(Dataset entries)
--- Begin ---

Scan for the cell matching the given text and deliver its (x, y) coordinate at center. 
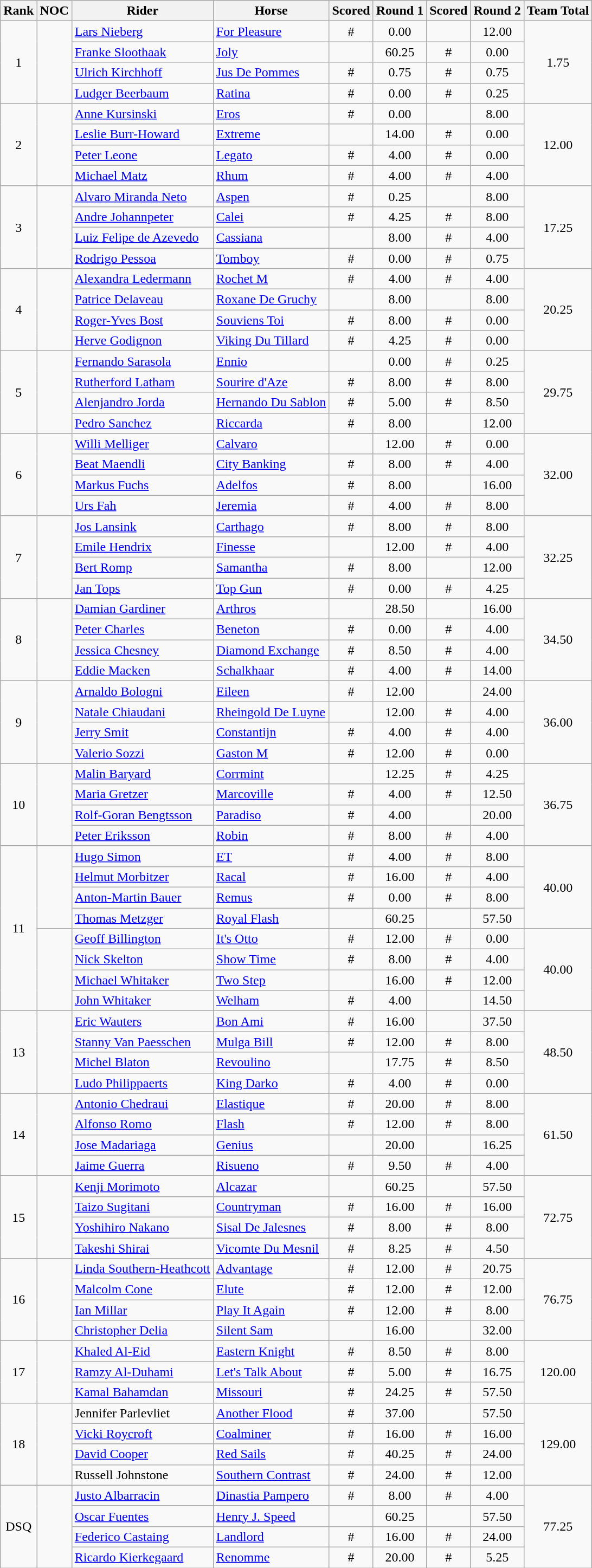
Sisal De Jalesnes (271, 1228)
Damian Gardiner (142, 609)
Red Sails (271, 1455)
Russell Johnstone (142, 1476)
Coalminer (271, 1434)
28.50 (400, 609)
Khaled Al-Eid (142, 1352)
Kenji Morimoto (142, 1187)
Alfonso Romo (142, 1125)
Dinastia Pampero (271, 1496)
Takeshi Shirai (142, 1249)
Antonio Chedraui (142, 1104)
Welham (271, 1001)
3 (18, 227)
Taizo Sugitani (142, 1207)
Lars Nieberg (142, 31)
Willi Melliger (142, 444)
Calei (271, 217)
Play It Again (271, 1311)
Another Flood (271, 1414)
Linda Southern-Heathcott (142, 1270)
Eileen (271, 692)
32.25 (558, 557)
Oscar Fuentes (142, 1517)
4 (18, 310)
61.50 (558, 1135)
Ulrich Kirchhoff (142, 73)
11 (18, 929)
Let's Talk About (271, 1373)
76.75 (558, 1301)
David Cooper (142, 1455)
Vicki Roycroft (142, 1434)
Jus De Pommes (271, 73)
Eric Wauters (142, 1022)
NOC (54, 11)
15 (18, 1218)
Luiz Felipe de Azevedo (142, 237)
1 (18, 62)
Rheingold De Luyne (271, 712)
24.25 (400, 1393)
Geoff Billington (142, 940)
Emile Hendrix (142, 547)
Mulga Bill (271, 1043)
Malcolm Cone (142, 1290)
Risueno (271, 1166)
Markus Fuchs (142, 485)
Malin Baryard (142, 774)
Calvaro (271, 444)
Arthros (271, 609)
John Whitaker (142, 1001)
Bon Ami (271, 1022)
Pedro Sanchez (142, 423)
72.75 (558, 1218)
Thomas Metzger (142, 919)
Vicomte Du Mesnil (271, 1249)
18 (18, 1445)
Beat Maendli (142, 465)
Team Total (558, 11)
Michel Blaton (142, 1063)
ET (271, 857)
Natale Chiaudani (142, 712)
Samantha (271, 568)
Revoulino (271, 1063)
Countryman (271, 1207)
Genius (271, 1146)
12.50 (497, 795)
Ratina (271, 93)
17.75 (400, 1063)
Joly (271, 52)
34.50 (558, 640)
Rider (142, 11)
For Pleasure (271, 31)
Valerio Sozzi (142, 754)
Souviens Toi (271, 320)
Rutherford Latham (142, 382)
Jose Madariaga (142, 1146)
Missouri (271, 1393)
Extreme (271, 134)
14 (18, 1135)
Arnaldo Bologni (142, 692)
Patrice Delaveau (142, 300)
Remus (271, 898)
Beneton (271, 630)
Cassiana (271, 237)
Hernando Du Sablon (271, 403)
Ricardo Kierkegaard (142, 1558)
Ian Millar (142, 1311)
Peter Charles (142, 630)
5.25 (497, 1558)
12.25 (400, 774)
Jessica Chesney (142, 651)
Peter Eriksson (142, 836)
Top Gun (271, 588)
129.00 (558, 1445)
Fernando Sarasola (142, 362)
Andre Johannpeter (142, 217)
Roxane De Gruchy (271, 300)
Ludger Beerbaum (142, 93)
Gaston M (271, 754)
Paradiso (271, 815)
Round 1 (400, 11)
Roger-Yves Bost (142, 320)
Stanny Van Paesschen (142, 1043)
Ramzy Al-Duhami (142, 1373)
40.25 (400, 1455)
8 (18, 640)
36.75 (558, 805)
Landlord (271, 1537)
8.25 (400, 1249)
37.50 (497, 1022)
Southern Contrast (271, 1476)
20.75 (497, 1270)
Kamal Bahamdan (142, 1393)
Eros (271, 114)
Alexandra Ledermann (142, 279)
Racal (271, 877)
37.00 (400, 1414)
Federico Castaing (142, 1537)
Nick Skelton (142, 960)
1.75 (558, 62)
Alenjandro Jorda (142, 403)
Rhum (271, 176)
Hugo Simon (142, 857)
77.25 (558, 1527)
Finesse (271, 547)
Eddie Macken (142, 671)
Corrmint (271, 774)
Constantijn (271, 733)
Rank (18, 11)
Jeremia (271, 506)
Alvaro Miranda Neto (142, 196)
Two Step (271, 981)
10 (18, 805)
9 (18, 723)
Robin (271, 836)
Rodrigo Pessoa (142, 259)
Tomboy (271, 259)
Ludo Philippaerts (142, 1084)
16.25 (497, 1146)
Aspen (271, 196)
16.75 (497, 1373)
36.00 (558, 723)
Eastern Knight (271, 1352)
DSQ (18, 1527)
Yoshihiro Nakano (142, 1228)
48.50 (558, 1053)
6 (18, 475)
14.50 (497, 1001)
Justo Albarracin (142, 1496)
Franke Sloothaak (142, 52)
Flash (271, 1125)
Schalkhaar (271, 671)
Anne Kursinski (142, 114)
Leslie Burr-Howard (142, 134)
2 (18, 145)
Anton-Martin Bauer (142, 898)
Sourire d'Aze (271, 382)
7 (18, 557)
Ennio (271, 362)
120.00 (558, 1373)
Christopher Delia (142, 1331)
Jan Tops (142, 588)
Michael Matz (142, 176)
20.25 (558, 310)
Henry J. Speed (271, 1517)
Alcazar (271, 1187)
Royal Flash (271, 919)
King Darko (271, 1084)
Michael Whitaker (142, 981)
5 (18, 392)
Round 2 (497, 11)
Maria Gretzer (142, 795)
Elastique (271, 1104)
Jennifer Parlevliet (142, 1414)
29.75 (558, 392)
Elute (271, 1290)
Legato (271, 155)
Rochet M (271, 279)
Bert Romp (142, 568)
Riccarda (271, 423)
Peter Leone (142, 155)
Renomme (271, 1558)
Jerry Smit (142, 733)
13 (18, 1053)
Carthago (271, 526)
Diamond Exchange (271, 651)
Viking Du Tillard (271, 341)
It's Otto (271, 940)
Urs Fah (142, 506)
9.50 (400, 1166)
Herve Godignon (142, 341)
Show Time (271, 960)
Marcoville (271, 795)
Advantage (271, 1270)
17 (18, 1373)
4.50 (497, 1249)
Rolf-Goran Bengtsson (142, 815)
16 (18, 1301)
Silent Sam (271, 1331)
Horse (271, 11)
Jos Lansink (142, 526)
Jaime Guerra (142, 1166)
Adelfos (271, 485)
Helmut Morbitzer (142, 877)
City Banking (271, 465)
17.25 (558, 227)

--- End ---

• [What the task requires] Repeat the lines above verbatim, from the one containing "Sisal De Jalesnes (271, 1228)" through the one containing "Antonio Chedraui (142, 1104)", with both end lines included.

• [Expected output]
Sisal De Jalesnes (271, 1228)
Damian Gardiner (142, 609)
Red Sails (271, 1455)
Russell Johnstone (142, 1476)
Coalminer (271, 1434)
28.50 (400, 609)
Khaled Al-Eid (142, 1352)
Kenji Morimoto (142, 1187)
Alfonso Romo (142, 1125)
Dinastia Pampero (271, 1496)
Takeshi Shirai (142, 1249)
Antonio Chedraui (142, 1104)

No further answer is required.